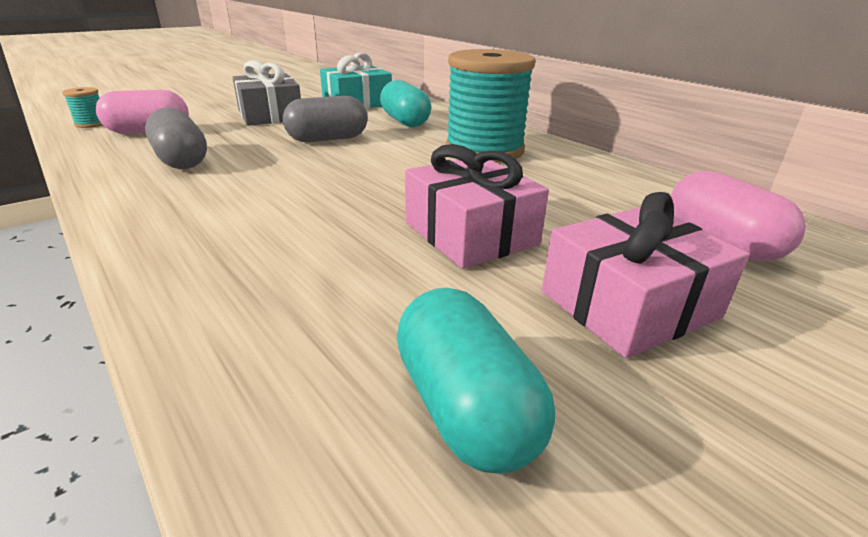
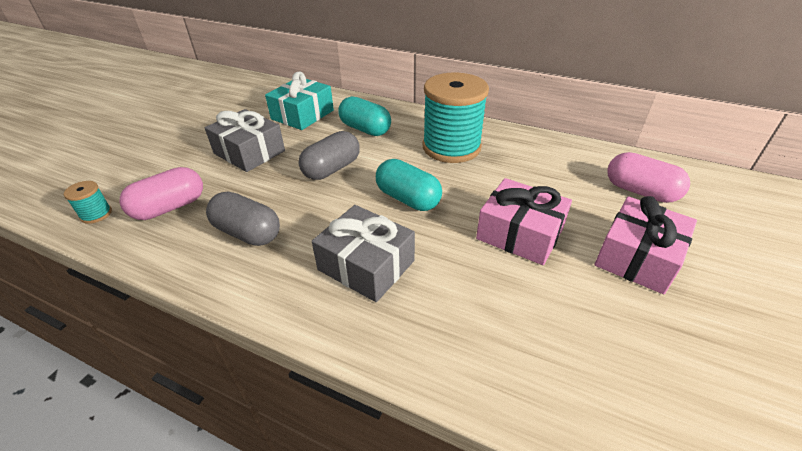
camera: 25 degrees left, 10 degrees up
turquoise capsule [397,288,555,474] -> turquoise capsule moved to [376,159,442,211]
none -> grey gift [312,205,415,302]

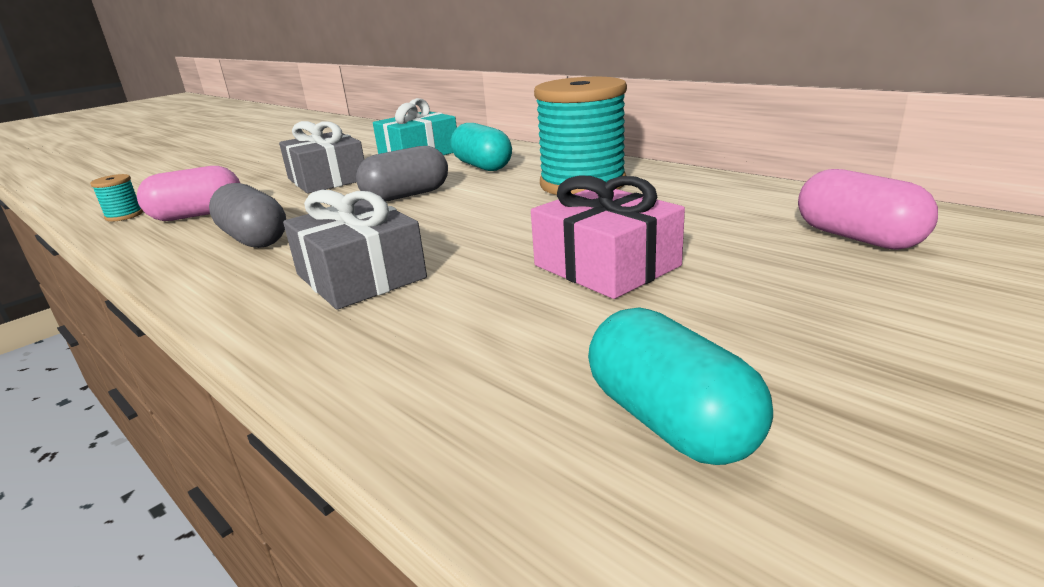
camera: 20 degrees right, 15 degrees down
turquoise capsule [376,159,442,211] -> turquoise capsule moved to [588,307,773,465]
pink gift [595,196,697,294] -> none

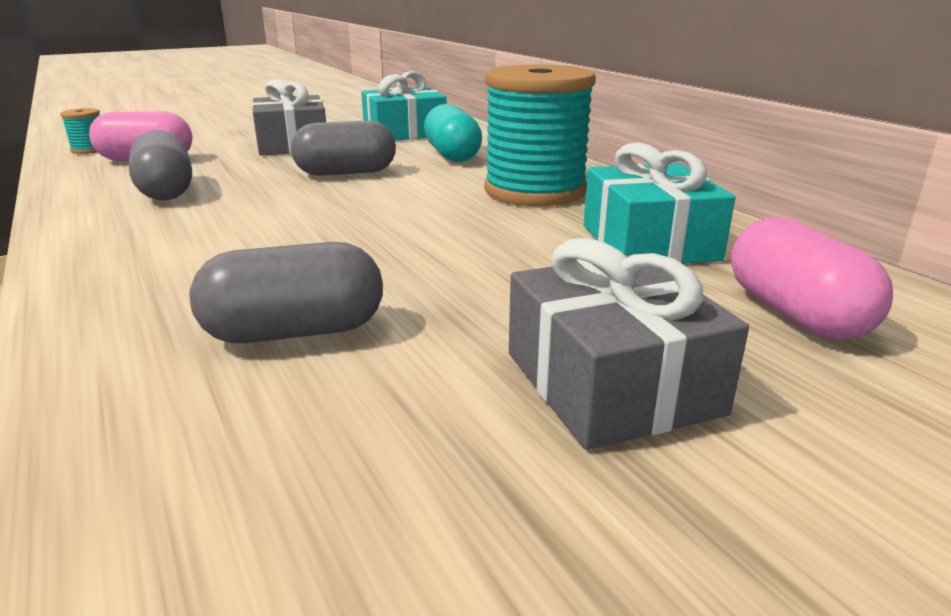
camera: 15 degrees right, 0 degrees up
grey gift [283,190,427,310] -> grey gift moved to [509,238,749,450]
pink gift [531,175,685,299] -> none
turquoise capsule [588,307,773,465] -> none
none -> grey capsule [190,242,383,343]
none -> turquoise gift [584,142,735,264]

============================================================

#### WORK INSTRUCTION:
Exactly the lines from the top of the listing through the line with "pink gift [531,175,685,299] -> none", and no pictures, should be printed.

#### EXERCISE ANSWER:
camera: 25 degrees left, 10 degrees up
turquoise capsule [397,288,555,474] -> turquoise capsule moved to [376,159,442,211]
none -> grey gift [312,205,415,302]

camera: 20 degrees right, 15 degrees down
turquoise capsule [376,159,442,211] -> turquoise capsule moved to [588,307,773,465]
pink gift [595,196,697,294] -> none

camera: 15 degrees right, 0 degrees up
grey gift [283,190,427,310] -> grey gift moved to [509,238,749,450]
pink gift [531,175,685,299] -> none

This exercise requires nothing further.